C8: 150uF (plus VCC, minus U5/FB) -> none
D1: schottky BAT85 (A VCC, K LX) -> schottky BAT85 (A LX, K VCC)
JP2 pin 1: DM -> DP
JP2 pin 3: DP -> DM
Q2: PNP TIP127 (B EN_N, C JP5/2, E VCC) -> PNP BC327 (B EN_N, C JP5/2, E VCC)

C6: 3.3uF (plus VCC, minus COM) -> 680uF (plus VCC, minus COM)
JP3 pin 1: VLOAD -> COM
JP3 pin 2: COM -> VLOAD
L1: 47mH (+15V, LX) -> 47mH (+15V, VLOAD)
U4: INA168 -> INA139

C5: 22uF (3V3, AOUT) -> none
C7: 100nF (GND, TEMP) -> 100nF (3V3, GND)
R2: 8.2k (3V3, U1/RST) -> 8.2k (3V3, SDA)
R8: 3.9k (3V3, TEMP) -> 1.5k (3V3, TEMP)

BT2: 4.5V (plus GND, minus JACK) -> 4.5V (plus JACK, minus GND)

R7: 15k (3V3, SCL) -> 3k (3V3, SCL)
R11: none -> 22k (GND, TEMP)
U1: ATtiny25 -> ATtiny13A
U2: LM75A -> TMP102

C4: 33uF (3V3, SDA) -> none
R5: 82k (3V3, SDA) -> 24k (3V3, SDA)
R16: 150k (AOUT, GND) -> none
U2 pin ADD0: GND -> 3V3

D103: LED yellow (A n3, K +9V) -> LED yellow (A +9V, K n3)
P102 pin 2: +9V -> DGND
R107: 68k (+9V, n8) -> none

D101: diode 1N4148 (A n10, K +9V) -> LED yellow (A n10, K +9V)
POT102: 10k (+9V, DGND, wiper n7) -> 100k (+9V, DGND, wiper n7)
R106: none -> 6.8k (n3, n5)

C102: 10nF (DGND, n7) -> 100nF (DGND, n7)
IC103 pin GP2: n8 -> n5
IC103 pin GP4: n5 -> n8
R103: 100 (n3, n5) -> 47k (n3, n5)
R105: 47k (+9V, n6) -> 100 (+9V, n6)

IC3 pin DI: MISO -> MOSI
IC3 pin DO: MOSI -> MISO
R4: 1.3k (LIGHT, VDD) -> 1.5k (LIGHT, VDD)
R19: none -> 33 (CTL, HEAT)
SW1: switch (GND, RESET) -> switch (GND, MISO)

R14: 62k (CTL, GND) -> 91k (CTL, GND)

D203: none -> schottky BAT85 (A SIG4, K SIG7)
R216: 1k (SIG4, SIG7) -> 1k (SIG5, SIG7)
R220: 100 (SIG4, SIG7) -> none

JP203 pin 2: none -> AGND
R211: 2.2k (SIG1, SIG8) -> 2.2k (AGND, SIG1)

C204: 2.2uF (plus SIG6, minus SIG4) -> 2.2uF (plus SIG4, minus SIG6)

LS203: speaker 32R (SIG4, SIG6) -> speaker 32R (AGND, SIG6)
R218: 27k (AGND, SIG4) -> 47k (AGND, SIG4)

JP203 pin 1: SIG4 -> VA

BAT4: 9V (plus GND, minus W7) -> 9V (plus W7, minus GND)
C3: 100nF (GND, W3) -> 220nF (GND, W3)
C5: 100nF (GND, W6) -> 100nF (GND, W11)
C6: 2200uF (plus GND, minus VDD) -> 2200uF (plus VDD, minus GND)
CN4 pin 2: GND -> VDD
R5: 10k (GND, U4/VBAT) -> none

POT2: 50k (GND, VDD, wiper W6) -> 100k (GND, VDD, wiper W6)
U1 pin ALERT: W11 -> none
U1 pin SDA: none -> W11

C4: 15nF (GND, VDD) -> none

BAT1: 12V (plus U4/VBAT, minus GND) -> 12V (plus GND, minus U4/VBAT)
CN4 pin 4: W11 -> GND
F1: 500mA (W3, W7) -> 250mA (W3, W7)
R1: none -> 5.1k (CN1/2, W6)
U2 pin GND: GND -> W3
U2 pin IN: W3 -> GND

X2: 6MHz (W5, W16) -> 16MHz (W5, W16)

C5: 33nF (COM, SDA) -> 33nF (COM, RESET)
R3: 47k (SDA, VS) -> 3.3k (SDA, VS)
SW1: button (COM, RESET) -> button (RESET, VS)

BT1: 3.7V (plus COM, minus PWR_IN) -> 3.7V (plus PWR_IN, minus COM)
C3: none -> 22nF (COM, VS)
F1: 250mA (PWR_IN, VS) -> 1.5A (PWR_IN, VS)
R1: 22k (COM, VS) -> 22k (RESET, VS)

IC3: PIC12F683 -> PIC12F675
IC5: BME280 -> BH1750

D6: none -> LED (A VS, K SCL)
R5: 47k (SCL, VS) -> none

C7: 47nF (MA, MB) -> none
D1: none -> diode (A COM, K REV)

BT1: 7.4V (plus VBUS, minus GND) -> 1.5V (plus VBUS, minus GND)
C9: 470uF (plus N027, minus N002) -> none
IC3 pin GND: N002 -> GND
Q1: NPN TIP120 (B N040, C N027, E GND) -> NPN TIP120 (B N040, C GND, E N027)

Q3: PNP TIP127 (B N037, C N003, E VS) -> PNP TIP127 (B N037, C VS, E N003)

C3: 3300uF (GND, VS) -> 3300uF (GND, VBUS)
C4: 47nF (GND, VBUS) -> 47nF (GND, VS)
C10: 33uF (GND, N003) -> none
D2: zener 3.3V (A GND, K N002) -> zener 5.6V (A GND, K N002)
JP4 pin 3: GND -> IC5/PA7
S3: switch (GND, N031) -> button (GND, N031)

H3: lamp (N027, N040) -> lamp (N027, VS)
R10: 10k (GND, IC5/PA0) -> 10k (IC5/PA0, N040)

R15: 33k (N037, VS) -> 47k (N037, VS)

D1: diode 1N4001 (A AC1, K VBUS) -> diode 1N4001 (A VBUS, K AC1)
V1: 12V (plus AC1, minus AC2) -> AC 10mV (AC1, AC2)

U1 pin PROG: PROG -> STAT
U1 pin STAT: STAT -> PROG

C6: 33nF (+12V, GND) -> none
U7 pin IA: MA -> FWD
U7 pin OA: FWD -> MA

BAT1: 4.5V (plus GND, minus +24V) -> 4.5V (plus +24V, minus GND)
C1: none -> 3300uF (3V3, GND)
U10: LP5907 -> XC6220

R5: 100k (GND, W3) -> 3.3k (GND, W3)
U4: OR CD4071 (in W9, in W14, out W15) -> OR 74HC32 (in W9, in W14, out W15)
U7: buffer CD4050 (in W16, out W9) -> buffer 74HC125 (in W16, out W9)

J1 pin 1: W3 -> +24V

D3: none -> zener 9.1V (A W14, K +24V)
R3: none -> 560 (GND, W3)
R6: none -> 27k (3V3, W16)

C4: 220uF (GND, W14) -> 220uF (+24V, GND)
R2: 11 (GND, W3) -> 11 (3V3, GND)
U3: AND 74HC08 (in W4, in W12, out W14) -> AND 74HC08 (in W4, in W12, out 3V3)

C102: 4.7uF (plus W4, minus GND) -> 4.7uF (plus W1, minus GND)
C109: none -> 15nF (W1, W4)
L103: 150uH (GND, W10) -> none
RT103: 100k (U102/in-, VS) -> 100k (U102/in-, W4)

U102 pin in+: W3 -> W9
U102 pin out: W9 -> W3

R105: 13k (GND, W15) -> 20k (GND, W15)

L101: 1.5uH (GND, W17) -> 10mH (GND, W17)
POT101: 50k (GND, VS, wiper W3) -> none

--

▶ [Exercise directions]
Your answer should consist solely of the lines above from the line with "C3: 3300uF (GND, VS) -> 3300uF (GND, VBUS)" to the line with "RT103: 100k (U102/in-, VS)", both included, reproduced exactly.

▶ [Solution below]
C3: 3300uF (GND, VS) -> 3300uF (GND, VBUS)
C4: 47nF (GND, VBUS) -> 47nF (GND, VS)
C10: 33uF (GND, N003) -> none
D2: zener 3.3V (A GND, K N002) -> zener 5.6V (A GND, K N002)
JP4 pin 3: GND -> IC5/PA7
S3: switch (GND, N031) -> button (GND, N031)

H3: lamp (N027, N040) -> lamp (N027, VS)
R10: 10k (GND, IC5/PA0) -> 10k (IC5/PA0, N040)

R15: 33k (N037, VS) -> 47k (N037, VS)

D1: diode 1N4001 (A AC1, K VBUS) -> diode 1N4001 (A VBUS, K AC1)
V1: 12V (plus AC1, minus AC2) -> AC 10mV (AC1, AC2)

U1 pin PROG: PROG -> STAT
U1 pin STAT: STAT -> PROG

C6: 33nF (+12V, GND) -> none
U7 pin IA: MA -> FWD
U7 pin OA: FWD -> MA

BAT1: 4.5V (plus GND, minus +24V) -> 4.5V (plus +24V, minus GND)
C1: none -> 3300uF (3V3, GND)
U10: LP5907 -> XC6220

R5: 100k (GND, W3) -> 3.3k (GND, W3)
U4: OR CD4071 (in W9, in W14, out W15) -> OR 74HC32 (in W9, in W14, out W15)
U7: buffer CD4050 (in W16, out W9) -> buffer 74HC125 (in W16, out W9)

J1 pin 1: W3 -> +24V

D3: none -> zener 9.1V (A W14, K +24V)
R3: none -> 560 (GND, W3)
R6: none -> 27k (3V3, W16)

C4: 220uF (GND, W14) -> 220uF (+24V, GND)
R2: 11 (GND, W3) -> 11 (3V3, GND)
U3: AND 74HC08 (in W4, in W12, out W14) -> AND 74HC08 (in W4, in W12, out 3V3)

C102: 4.7uF (plus W4, minus GND) -> 4.7uF (plus W1, minus GND)
C109: none -> 15nF (W1, W4)
L103: 150uH (GND, W10) -> none
RT103: 100k (U102/in-, VS) -> 100k (U102/in-, W4)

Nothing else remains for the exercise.